**Task description:** Records follow. Select each line holding "orange".

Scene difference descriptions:
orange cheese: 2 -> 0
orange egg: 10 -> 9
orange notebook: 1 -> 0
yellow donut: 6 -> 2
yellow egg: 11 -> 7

**Output of the task:**
orange cheese: 2 -> 0
orange egg: 10 -> 9
orange notebook: 1 -> 0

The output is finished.